• [Task brief] Copy out every line of the records where the string "rows" occurs.

• [Data for review]

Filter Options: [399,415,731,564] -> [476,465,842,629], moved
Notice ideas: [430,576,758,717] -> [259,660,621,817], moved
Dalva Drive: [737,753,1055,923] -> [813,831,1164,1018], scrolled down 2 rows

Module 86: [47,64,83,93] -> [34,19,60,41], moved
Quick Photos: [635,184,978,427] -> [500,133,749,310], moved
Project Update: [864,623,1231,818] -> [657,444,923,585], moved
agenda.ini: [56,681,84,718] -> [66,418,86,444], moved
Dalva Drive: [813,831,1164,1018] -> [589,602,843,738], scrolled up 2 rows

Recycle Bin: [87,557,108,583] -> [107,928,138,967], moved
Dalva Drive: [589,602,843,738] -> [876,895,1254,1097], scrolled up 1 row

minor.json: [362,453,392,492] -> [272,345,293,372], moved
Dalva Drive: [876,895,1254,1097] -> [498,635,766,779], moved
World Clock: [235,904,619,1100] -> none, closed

• [Task answer]
Dalva Drive: [737,753,1055,923] -> [813,831,1164,1018], scrolled down 2 rows
Dalva Drive: [813,831,1164,1018] -> [589,602,843,738], scrolled up 2 rows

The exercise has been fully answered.